→ **PROVIDED DATA**:
========

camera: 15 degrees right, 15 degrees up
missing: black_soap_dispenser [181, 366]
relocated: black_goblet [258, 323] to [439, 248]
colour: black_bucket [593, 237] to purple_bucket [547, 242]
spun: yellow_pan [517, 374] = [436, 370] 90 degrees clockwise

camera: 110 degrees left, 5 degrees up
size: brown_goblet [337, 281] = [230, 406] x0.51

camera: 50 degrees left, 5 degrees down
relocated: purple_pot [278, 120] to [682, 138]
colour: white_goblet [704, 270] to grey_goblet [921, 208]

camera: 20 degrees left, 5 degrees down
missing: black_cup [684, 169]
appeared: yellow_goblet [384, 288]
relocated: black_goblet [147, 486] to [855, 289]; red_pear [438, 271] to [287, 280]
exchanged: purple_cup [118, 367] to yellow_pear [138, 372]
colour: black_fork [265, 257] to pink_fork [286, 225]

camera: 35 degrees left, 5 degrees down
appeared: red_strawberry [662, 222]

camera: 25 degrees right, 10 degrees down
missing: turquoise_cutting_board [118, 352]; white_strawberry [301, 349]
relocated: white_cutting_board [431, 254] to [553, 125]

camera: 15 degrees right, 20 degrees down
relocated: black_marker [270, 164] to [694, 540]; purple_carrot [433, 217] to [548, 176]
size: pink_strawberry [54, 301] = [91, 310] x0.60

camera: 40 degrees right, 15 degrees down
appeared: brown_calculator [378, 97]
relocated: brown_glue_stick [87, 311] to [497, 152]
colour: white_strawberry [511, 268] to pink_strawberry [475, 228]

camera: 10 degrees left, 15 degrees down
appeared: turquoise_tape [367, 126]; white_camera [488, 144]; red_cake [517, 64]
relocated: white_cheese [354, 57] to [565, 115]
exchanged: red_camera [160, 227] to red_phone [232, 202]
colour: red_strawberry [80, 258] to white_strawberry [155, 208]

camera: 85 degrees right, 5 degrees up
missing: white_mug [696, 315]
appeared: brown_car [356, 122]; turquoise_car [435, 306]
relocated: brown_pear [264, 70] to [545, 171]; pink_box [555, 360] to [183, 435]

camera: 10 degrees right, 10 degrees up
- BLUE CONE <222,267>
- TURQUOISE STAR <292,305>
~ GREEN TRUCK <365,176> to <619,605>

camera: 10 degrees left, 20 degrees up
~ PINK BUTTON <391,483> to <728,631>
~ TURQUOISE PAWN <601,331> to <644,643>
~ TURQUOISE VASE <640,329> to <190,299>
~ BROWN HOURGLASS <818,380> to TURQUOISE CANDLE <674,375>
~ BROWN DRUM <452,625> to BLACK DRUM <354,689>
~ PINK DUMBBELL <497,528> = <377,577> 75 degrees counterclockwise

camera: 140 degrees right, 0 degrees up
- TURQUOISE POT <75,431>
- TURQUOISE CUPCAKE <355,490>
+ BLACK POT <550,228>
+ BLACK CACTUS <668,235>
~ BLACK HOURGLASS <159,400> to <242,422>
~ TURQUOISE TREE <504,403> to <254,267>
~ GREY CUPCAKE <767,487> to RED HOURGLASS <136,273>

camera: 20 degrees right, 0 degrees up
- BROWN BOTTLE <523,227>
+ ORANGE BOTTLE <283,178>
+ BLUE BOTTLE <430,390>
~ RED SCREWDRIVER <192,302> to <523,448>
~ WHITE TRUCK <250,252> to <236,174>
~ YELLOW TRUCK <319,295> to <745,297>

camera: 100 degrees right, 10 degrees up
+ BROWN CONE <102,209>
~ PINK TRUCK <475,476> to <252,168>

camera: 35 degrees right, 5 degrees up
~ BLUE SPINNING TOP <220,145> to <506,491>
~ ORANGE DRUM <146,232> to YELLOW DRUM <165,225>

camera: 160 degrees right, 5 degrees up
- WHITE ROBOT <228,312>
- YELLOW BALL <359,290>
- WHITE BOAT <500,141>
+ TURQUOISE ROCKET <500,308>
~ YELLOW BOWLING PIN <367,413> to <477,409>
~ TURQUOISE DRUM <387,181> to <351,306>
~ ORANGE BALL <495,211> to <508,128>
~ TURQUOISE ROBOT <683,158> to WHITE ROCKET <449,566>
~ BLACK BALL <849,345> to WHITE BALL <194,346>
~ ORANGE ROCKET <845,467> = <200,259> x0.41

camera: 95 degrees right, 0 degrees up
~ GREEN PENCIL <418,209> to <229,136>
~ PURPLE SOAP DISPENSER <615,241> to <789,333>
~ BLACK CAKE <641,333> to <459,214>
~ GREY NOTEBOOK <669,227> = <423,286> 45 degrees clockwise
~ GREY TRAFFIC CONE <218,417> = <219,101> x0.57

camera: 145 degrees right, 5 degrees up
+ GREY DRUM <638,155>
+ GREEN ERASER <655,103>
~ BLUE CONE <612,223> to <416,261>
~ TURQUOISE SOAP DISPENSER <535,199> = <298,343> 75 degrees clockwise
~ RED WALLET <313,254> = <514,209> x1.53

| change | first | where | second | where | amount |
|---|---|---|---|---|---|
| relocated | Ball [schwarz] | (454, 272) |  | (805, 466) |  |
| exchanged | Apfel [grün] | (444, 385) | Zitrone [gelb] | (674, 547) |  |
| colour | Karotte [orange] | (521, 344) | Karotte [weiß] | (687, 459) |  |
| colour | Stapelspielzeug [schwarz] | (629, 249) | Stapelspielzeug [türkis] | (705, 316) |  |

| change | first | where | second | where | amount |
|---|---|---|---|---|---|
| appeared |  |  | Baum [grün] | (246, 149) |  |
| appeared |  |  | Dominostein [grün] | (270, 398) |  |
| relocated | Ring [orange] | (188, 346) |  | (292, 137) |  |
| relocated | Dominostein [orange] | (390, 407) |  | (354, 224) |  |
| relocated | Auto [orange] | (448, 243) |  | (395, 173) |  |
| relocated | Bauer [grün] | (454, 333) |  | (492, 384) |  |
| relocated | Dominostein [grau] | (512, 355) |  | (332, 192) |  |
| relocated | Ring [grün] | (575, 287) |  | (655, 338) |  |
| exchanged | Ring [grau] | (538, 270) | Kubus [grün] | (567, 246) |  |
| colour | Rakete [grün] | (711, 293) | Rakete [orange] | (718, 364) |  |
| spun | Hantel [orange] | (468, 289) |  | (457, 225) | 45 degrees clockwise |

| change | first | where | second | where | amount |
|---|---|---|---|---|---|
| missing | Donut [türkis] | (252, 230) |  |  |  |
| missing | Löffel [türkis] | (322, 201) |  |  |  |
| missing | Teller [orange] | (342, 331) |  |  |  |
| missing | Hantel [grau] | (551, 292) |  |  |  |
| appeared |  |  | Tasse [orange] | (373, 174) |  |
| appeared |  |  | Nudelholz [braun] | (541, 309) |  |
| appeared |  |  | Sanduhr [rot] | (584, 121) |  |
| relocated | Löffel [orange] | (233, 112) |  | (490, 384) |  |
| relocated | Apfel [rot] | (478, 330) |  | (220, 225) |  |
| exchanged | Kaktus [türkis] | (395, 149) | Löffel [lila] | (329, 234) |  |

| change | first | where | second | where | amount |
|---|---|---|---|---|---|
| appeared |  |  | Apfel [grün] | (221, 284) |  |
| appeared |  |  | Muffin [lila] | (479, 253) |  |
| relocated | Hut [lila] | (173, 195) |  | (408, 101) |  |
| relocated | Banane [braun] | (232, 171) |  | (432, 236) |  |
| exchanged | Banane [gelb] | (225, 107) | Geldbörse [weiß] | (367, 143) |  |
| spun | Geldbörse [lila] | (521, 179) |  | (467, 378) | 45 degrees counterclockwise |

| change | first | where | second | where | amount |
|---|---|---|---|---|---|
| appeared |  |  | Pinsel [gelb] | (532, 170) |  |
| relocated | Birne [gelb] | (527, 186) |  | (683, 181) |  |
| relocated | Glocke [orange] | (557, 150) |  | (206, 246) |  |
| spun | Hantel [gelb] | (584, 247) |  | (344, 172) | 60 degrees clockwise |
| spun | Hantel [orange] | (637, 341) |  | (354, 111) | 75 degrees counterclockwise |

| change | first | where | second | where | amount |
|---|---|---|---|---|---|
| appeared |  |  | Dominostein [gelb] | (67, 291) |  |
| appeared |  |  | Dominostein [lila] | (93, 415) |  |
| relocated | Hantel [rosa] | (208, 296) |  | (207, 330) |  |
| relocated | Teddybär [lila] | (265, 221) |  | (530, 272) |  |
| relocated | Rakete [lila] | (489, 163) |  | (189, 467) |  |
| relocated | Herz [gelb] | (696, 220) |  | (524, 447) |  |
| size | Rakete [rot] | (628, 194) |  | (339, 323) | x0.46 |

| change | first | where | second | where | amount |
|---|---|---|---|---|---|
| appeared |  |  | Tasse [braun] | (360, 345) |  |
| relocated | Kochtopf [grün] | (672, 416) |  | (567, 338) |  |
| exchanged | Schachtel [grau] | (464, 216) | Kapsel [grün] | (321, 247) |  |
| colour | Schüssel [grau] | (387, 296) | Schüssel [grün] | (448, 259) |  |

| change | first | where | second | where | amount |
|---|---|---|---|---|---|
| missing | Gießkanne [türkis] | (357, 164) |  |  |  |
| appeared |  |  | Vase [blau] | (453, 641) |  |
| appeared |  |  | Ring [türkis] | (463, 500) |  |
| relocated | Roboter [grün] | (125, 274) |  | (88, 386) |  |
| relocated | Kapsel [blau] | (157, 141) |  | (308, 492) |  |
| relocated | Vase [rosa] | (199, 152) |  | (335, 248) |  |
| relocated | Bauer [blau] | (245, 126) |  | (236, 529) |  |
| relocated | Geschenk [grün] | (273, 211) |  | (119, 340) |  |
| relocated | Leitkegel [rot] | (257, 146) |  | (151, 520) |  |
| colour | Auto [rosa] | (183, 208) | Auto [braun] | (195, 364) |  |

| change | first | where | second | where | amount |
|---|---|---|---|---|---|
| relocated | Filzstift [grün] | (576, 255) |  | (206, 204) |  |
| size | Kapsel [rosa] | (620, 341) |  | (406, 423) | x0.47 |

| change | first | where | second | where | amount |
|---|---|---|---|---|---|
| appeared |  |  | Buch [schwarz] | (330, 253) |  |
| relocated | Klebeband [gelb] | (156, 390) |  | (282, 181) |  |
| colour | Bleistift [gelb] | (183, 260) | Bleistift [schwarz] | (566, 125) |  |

========

→ **INSTRUCTIONS TO FOLLOW**:
Among the records above, a stretch begins at the line containing "GREEN ERASER <655,103>" and ends at the line containing "colour | Rakete". Restate that stretch word for word, and nothing else.

→ **EXPECTED ANSWER**:
+ GREEN ERASER <655,103>
~ BLUE CONE <612,223> to <416,261>
~ TURQUOISE SOAP DISPENSER <535,199> = <298,343> 75 degrees clockwise
~ RED WALLET <313,254> = <514,209> x1.53

| change | first | where | second | where | amount |
|---|---|---|---|---|---|
| relocated | Ball [schwarz] | (454, 272) |  | (805, 466) |  |
| exchanged | Apfel [grün] | (444, 385) | Zitrone [gelb] | (674, 547) |  |
| colour | Karotte [orange] | (521, 344) | Karotte [weiß] | (687, 459) |  |
| colour | Stapelspielzeug [schwarz] | (629, 249) | Stapelspielzeug [türkis] | (705, 316) |  |

| change | first | where | second | where | amount |
|---|---|---|---|---|---|
| appeared |  |  | Baum [grün] | (246, 149) |  |
| appeared |  |  | Dominostein [grün] | (270, 398) |  |
| relocated | Ring [orange] | (188, 346) |  | (292, 137) |  |
| relocated | Dominostein [orange] | (390, 407) |  | (354, 224) |  |
| relocated | Auto [orange] | (448, 243) |  | (395, 173) |  |
| relocated | Bauer [grün] | (454, 333) |  | (492, 384) |  |
| relocated | Dominostein [grau] | (512, 355) |  | (332, 192) |  |
| relocated | Ring [grün] | (575, 287) |  | (655, 338) |  |
| exchanged | Ring [grau] | (538, 270) | Kubus [grün] | (567, 246) |  |
| colour | Rakete [grün] | (711, 293) | Rakete [orange] | (718, 364) |  |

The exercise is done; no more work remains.